Assignment:
For the data below, give again exactly the lines from the one containing "HALL3 pin OUT: D13 -> D6" through the one containing "TEMP pin OUT: D12 -> A6", both ends included, and no others.
==== Information provided ====
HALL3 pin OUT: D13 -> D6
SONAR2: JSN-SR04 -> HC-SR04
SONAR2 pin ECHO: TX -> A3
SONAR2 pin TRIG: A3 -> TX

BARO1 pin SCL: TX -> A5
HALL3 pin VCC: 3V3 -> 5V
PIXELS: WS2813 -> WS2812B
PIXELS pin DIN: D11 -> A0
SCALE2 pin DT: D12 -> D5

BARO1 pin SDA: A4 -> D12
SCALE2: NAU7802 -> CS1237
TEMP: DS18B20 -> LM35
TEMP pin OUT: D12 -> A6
====
==== Information provided ====
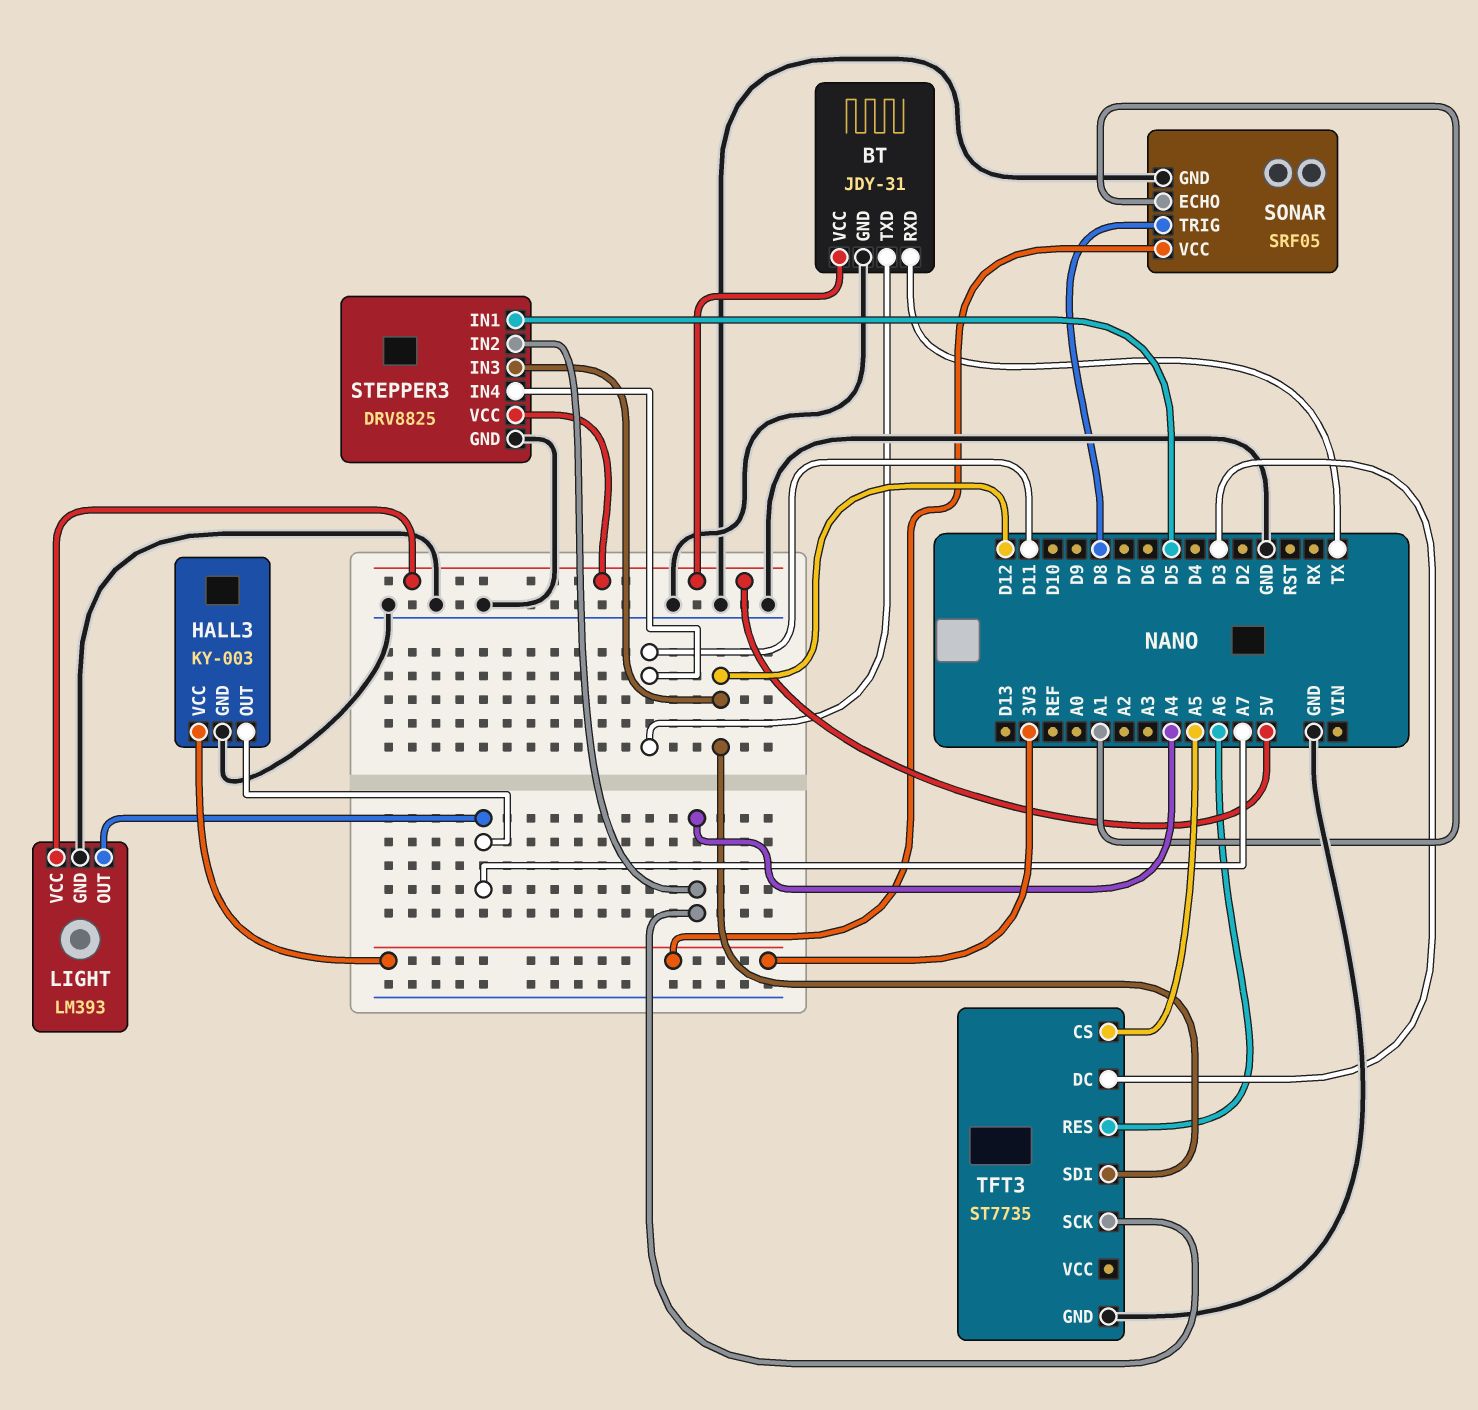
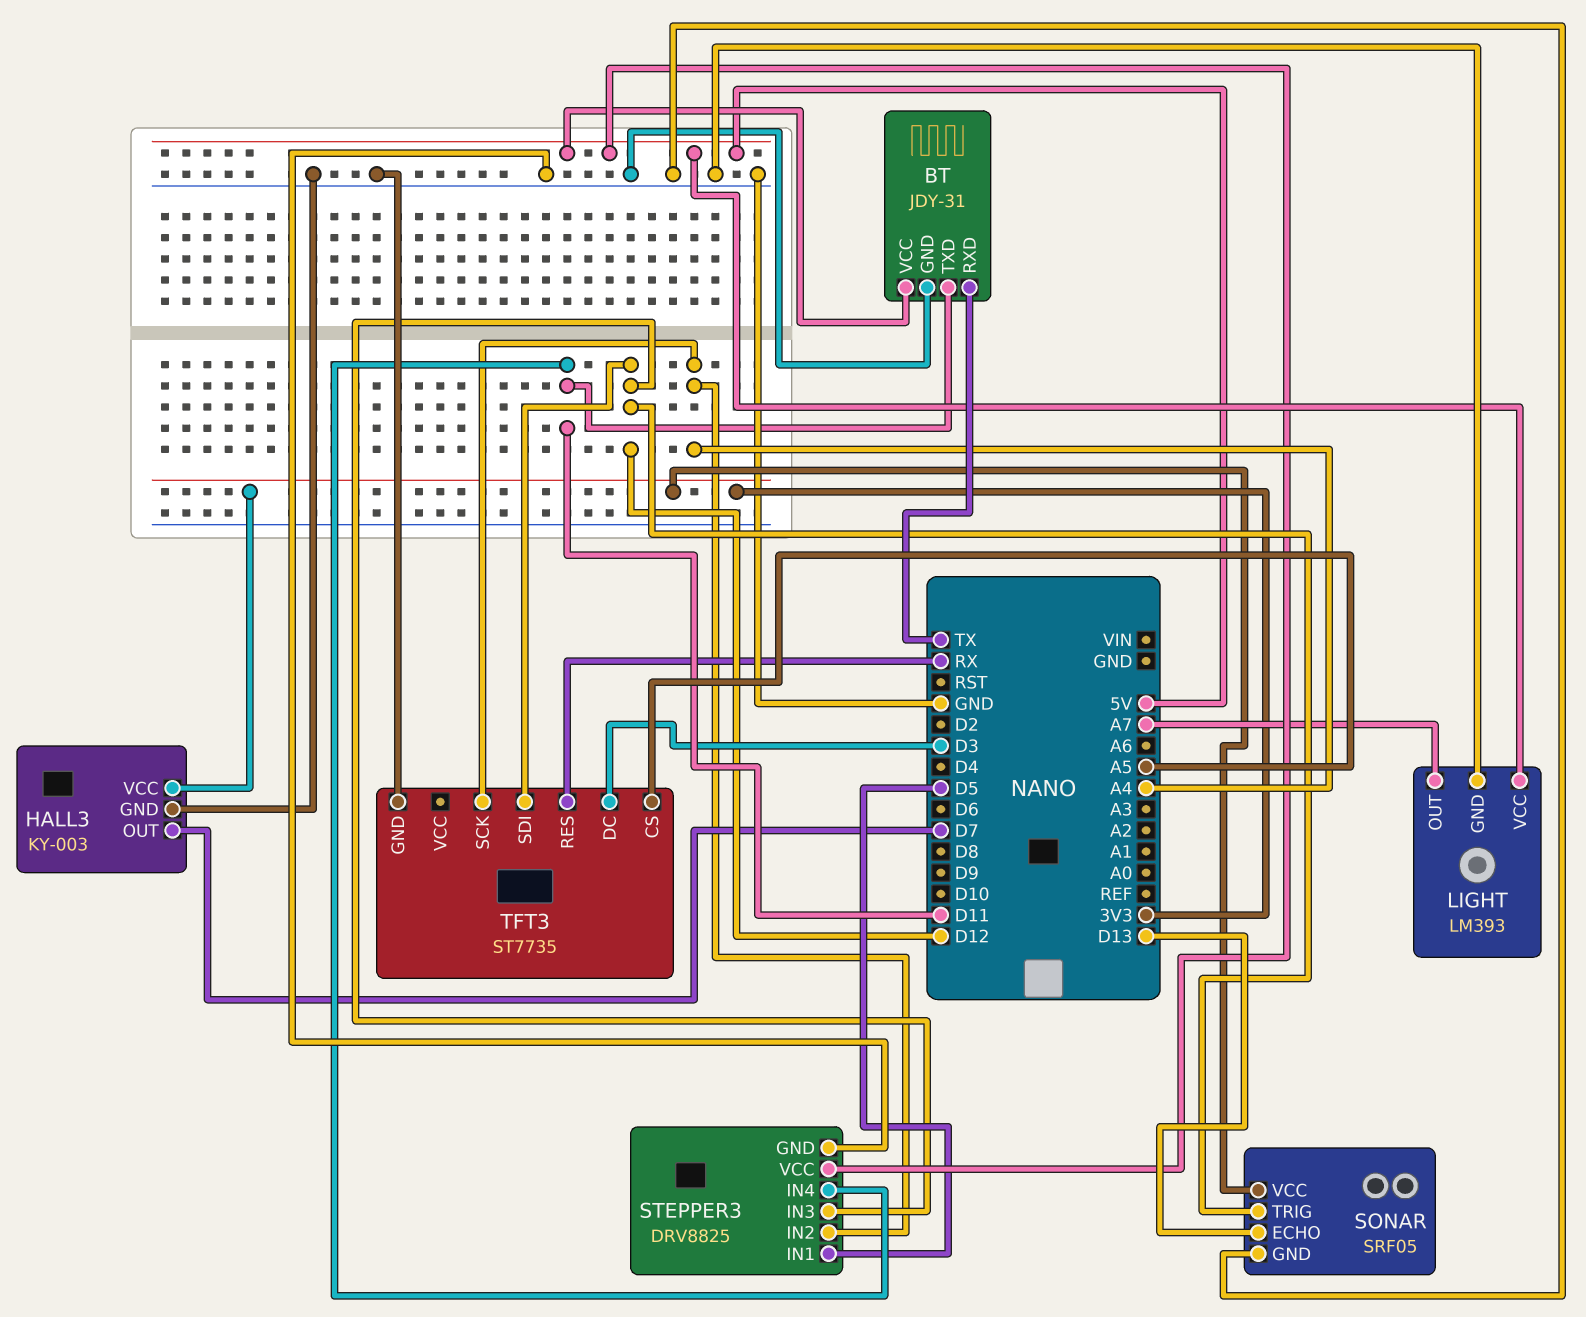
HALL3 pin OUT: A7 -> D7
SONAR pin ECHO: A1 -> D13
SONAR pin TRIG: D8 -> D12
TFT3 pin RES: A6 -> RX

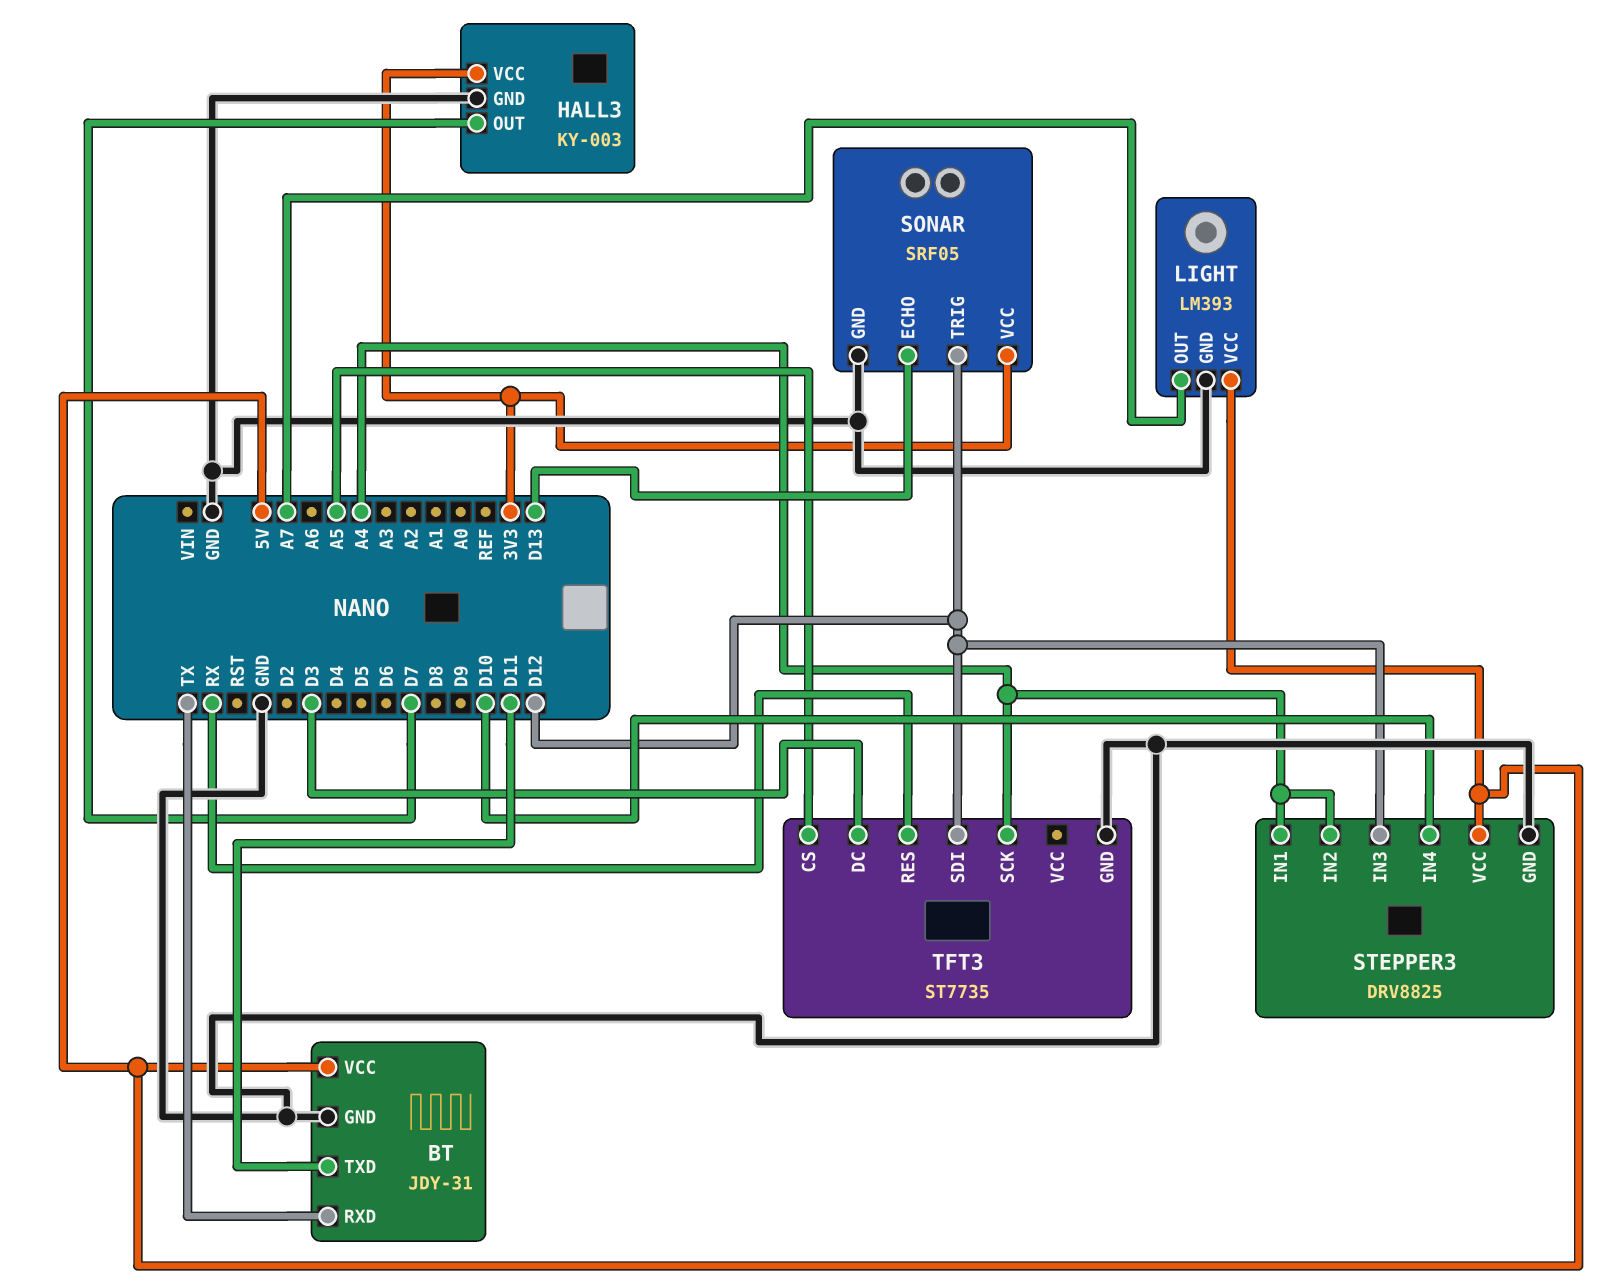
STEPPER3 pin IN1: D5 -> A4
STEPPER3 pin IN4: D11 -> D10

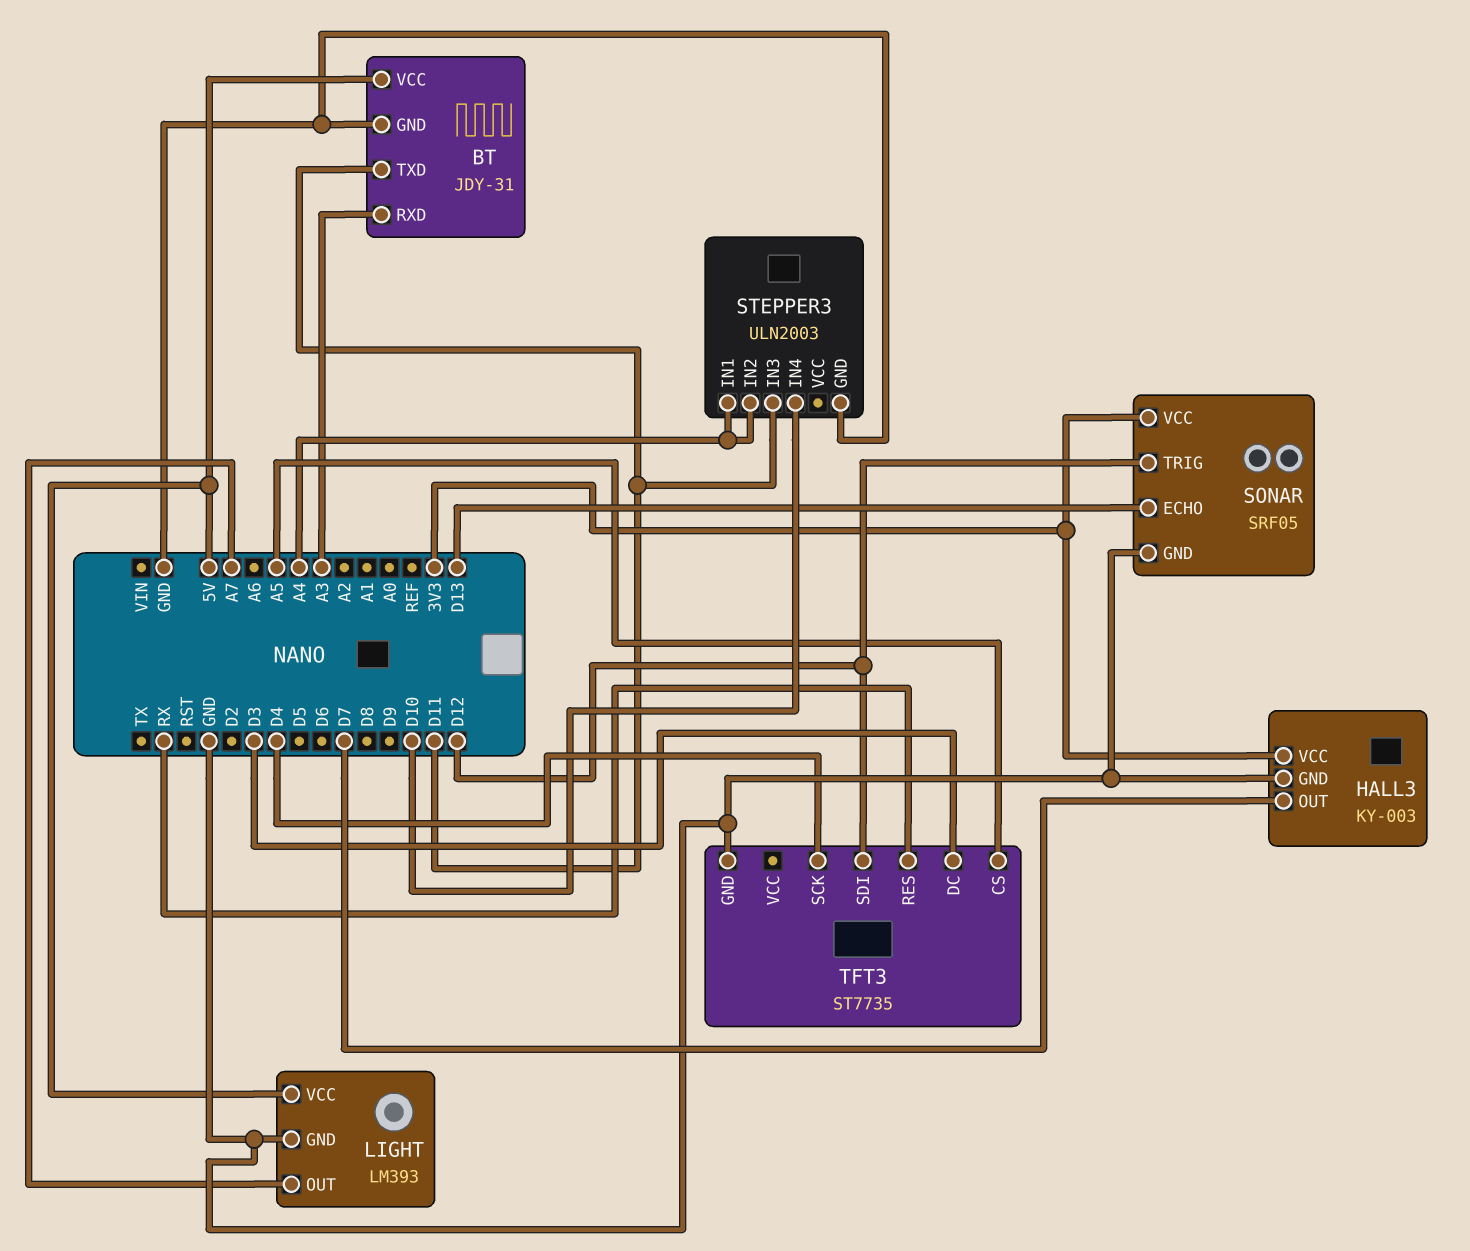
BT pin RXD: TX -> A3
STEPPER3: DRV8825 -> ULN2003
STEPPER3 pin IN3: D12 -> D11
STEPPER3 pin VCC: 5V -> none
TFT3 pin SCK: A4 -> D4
====
Expected answer:
HALL3 pin OUT: D13 -> D6
SONAR2: JSN-SR04 -> HC-SR04
SONAR2 pin ECHO: TX -> A3
SONAR2 pin TRIG: A3 -> TX

BARO1 pin SCL: TX -> A5
HALL3 pin VCC: 3V3 -> 5V
PIXELS: WS2813 -> WS2812B
PIXELS pin DIN: D11 -> A0
SCALE2 pin DT: D12 -> D5

BARO1 pin SDA: A4 -> D12
SCALE2: NAU7802 -> CS1237
TEMP: DS18B20 -> LM35
TEMP pin OUT: D12 -> A6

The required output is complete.